▶ **Task directions**:
Please reproduce the line containing "blue screwdriver [348,453,499,490]" and every line after it in the records below, exactly and with nothing else.

______

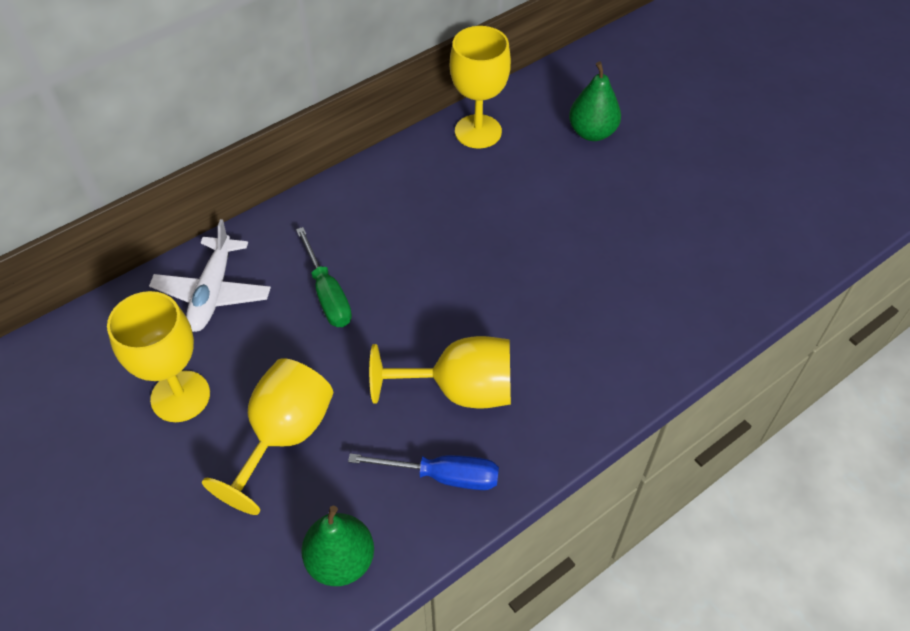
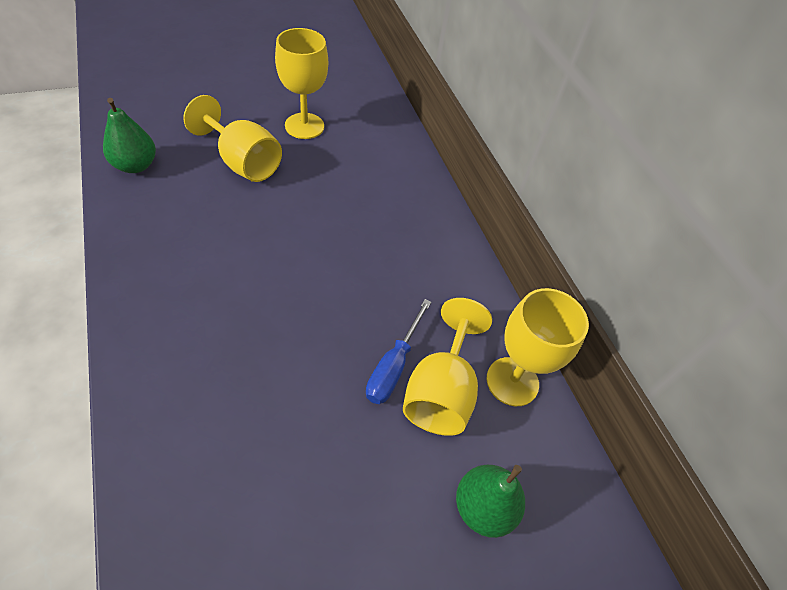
camera: 100 degrees right, 0 degrees up
white plane [149,219,271,332] -> none
green screwdriver [296,227,352,327] -> none
blue screwdriver [348,453,499,490] -> blue screwdriver moved to [366,299,431,404]
yellow goblet [369,336,511,409] -> yellow goblet moved to [403,298,492,436]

______

▶ **Final answer**:
blue screwdriver [348,453,499,490] -> blue screwdriver moved to [366,299,431,404]
yellow goblet [369,336,511,409] -> yellow goblet moved to [403,298,492,436]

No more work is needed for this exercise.